Prompt: Produce word for word the lines of the data below running from the one that has "U4 pin GP0: none -> RESET" to the one that has "R5: 680 (+5V, 0V) -> 680 (0V, VFB)", inclusive, and no others.

=== Begin Enclosure ===

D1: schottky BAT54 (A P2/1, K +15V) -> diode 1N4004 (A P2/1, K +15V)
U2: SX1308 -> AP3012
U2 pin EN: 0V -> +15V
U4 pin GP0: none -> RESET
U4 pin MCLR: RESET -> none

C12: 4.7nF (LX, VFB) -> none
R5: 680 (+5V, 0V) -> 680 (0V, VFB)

=== End Enclosure ===
=== Begin Enclosure ===

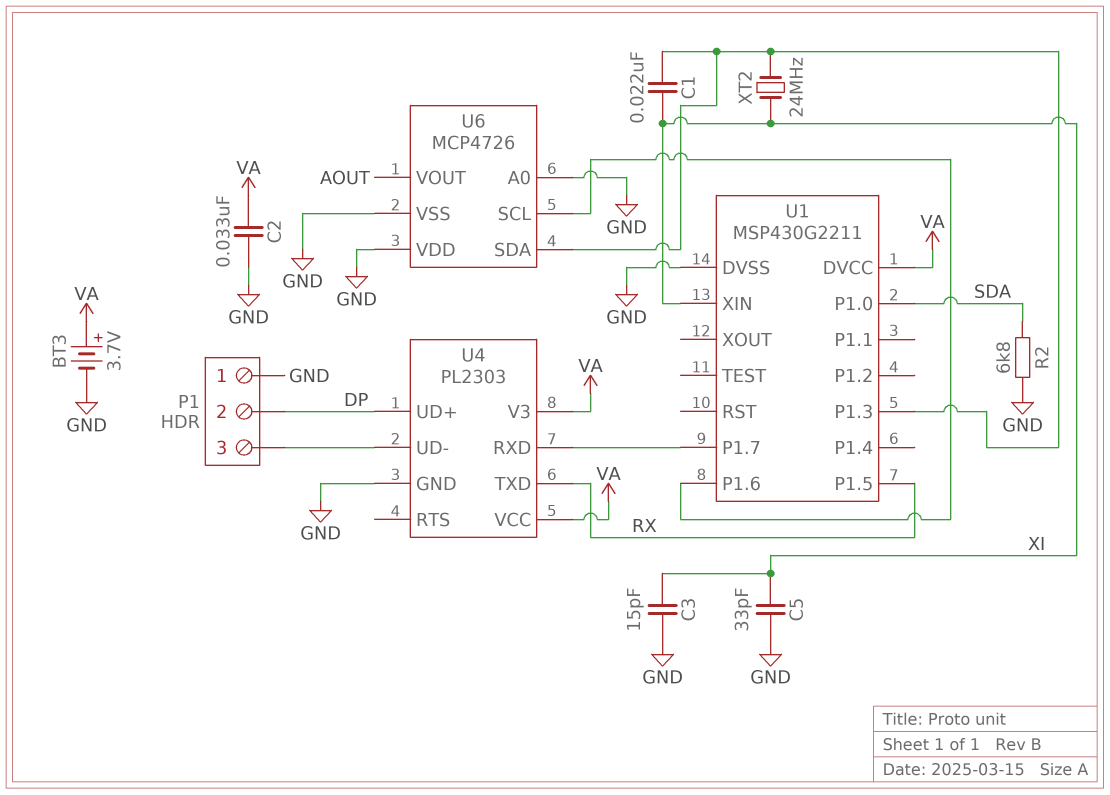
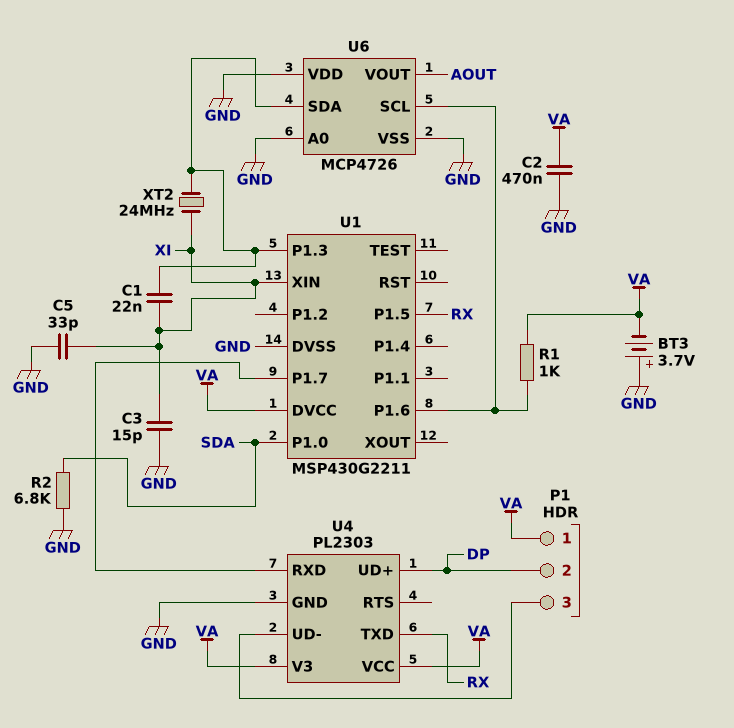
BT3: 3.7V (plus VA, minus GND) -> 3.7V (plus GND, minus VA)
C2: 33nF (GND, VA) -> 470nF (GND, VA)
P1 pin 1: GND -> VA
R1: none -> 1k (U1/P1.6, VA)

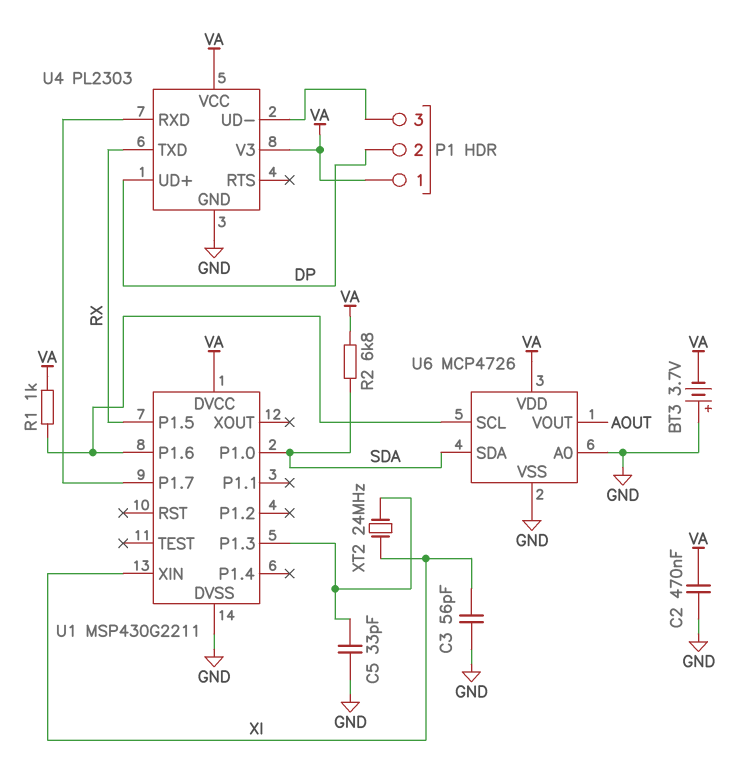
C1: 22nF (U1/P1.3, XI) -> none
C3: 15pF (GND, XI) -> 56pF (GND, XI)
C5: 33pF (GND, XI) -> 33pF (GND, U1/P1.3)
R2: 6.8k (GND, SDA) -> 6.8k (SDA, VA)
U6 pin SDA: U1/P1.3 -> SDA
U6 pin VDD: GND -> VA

=== End Enclosure ===

Solved exercise:
U4 pin GP0: none -> RESET
U4 pin MCLR: RESET -> none

C12: 4.7nF (LX, VFB) -> none
R5: 680 (+5V, 0V) -> 680 (0V, VFB)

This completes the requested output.